[Records for this exercise]
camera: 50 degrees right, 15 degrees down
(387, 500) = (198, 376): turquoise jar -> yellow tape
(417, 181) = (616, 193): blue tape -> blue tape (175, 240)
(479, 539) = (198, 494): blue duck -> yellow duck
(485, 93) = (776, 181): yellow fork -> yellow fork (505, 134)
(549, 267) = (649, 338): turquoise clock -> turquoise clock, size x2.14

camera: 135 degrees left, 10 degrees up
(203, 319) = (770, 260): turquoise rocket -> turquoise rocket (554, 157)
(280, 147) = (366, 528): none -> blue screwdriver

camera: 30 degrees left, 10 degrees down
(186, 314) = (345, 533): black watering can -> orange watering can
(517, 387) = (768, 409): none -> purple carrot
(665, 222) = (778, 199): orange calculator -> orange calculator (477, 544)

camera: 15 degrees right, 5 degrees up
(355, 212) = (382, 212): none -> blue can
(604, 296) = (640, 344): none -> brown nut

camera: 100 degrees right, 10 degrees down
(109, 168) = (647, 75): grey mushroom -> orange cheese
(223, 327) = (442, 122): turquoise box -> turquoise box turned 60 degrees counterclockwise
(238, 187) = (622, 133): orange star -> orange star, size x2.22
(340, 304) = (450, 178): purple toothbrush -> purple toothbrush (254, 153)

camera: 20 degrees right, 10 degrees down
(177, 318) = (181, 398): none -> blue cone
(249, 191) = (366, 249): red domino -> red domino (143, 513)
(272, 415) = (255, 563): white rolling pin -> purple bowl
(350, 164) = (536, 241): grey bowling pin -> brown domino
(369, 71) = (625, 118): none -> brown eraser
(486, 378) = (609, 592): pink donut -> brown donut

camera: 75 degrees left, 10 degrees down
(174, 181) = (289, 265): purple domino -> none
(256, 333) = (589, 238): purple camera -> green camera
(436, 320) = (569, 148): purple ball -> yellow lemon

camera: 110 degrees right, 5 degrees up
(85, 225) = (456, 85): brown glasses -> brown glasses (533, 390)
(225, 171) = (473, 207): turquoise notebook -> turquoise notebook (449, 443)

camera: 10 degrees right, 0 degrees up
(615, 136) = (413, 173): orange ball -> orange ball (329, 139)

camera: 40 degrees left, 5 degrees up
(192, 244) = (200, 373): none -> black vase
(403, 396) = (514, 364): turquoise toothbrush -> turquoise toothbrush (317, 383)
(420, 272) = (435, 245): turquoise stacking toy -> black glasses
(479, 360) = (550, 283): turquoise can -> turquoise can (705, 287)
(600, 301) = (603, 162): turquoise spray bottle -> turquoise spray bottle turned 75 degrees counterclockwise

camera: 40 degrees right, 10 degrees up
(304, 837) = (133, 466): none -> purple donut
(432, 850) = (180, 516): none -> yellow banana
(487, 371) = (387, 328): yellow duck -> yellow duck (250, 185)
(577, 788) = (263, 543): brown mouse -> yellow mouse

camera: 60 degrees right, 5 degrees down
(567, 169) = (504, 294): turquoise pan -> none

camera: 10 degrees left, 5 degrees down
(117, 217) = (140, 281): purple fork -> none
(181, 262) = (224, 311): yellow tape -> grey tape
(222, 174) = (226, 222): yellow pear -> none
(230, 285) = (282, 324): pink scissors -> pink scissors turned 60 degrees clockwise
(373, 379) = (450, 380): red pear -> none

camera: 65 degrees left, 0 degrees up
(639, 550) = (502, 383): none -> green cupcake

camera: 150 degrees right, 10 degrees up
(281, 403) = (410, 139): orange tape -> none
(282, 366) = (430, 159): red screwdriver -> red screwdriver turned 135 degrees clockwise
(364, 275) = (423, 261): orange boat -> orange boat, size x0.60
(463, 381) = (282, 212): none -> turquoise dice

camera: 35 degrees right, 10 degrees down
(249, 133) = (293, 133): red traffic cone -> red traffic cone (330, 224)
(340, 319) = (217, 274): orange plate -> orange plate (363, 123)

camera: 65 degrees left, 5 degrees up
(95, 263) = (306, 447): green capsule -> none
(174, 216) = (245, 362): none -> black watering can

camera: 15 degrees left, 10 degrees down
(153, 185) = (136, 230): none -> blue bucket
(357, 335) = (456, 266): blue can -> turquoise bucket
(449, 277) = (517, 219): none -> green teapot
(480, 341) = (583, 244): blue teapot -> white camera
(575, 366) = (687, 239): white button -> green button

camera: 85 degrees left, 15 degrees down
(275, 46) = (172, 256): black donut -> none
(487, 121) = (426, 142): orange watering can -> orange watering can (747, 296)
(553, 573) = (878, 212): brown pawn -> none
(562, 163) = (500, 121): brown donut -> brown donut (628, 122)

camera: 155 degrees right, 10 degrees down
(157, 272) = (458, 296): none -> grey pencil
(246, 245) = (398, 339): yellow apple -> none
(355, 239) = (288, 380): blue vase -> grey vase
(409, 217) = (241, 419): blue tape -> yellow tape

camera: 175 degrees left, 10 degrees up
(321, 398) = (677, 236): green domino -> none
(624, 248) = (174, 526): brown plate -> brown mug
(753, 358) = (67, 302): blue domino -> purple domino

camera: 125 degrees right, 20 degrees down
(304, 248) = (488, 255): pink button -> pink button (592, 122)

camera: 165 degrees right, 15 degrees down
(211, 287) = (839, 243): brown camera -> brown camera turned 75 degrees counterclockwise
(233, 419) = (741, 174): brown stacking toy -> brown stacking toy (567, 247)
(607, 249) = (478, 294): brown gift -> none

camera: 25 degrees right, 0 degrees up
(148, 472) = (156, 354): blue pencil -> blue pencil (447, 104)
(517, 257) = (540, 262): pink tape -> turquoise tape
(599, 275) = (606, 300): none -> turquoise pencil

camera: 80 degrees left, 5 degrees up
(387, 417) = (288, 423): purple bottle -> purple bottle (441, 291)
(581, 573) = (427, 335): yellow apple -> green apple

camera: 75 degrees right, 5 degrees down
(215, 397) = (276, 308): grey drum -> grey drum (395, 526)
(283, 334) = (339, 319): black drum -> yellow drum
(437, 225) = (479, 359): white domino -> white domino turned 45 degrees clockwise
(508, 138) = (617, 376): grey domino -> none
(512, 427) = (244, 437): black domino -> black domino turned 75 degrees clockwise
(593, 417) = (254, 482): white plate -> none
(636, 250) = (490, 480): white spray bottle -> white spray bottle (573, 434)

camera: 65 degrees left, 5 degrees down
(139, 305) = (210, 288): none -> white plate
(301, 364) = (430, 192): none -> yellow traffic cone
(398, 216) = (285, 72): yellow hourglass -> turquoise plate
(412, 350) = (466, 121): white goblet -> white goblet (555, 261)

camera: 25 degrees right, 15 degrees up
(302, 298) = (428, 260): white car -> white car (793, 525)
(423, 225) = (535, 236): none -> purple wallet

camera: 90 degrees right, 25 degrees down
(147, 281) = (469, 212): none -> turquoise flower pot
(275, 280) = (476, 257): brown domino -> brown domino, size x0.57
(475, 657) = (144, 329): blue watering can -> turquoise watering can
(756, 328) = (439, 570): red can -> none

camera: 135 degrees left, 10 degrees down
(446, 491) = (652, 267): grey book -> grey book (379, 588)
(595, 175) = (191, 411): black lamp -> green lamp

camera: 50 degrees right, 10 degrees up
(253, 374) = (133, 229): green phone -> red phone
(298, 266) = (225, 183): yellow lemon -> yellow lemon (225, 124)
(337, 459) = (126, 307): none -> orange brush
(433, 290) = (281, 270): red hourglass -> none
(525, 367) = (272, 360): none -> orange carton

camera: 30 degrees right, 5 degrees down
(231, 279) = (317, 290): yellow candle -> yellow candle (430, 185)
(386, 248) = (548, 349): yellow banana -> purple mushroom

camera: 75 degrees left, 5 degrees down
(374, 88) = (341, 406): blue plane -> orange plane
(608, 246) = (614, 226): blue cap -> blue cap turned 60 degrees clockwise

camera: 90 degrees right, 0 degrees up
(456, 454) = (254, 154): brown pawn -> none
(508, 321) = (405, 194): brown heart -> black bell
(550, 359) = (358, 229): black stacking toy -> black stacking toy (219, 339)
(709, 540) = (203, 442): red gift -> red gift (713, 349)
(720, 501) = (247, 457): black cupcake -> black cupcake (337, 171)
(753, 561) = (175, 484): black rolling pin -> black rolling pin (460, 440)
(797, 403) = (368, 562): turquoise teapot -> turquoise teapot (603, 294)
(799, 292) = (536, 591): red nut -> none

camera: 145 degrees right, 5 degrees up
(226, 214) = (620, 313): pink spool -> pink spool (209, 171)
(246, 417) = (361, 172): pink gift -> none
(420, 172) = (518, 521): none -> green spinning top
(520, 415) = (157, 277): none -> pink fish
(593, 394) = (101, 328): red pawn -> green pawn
[/Records for this exercise]
■ Activity: Beginning with the line holding "camera: 65 degrees left, 0 degrees up" and ending with the line holding "(463, 381) = (282, 212): none", write out the stretch of material above exactly; add no further lines.

■ Task solution:
camera: 65 degrees left, 0 degrees up
(639, 550) = (502, 383): none -> green cupcake

camera: 150 degrees right, 10 degrees up
(281, 403) = (410, 139): orange tape -> none
(282, 366) = (430, 159): red screwdriver -> red screwdriver turned 135 degrees clockwise
(364, 275) = (423, 261): orange boat -> orange boat, size x0.60
(463, 381) = (282, 212): none -> turquoise dice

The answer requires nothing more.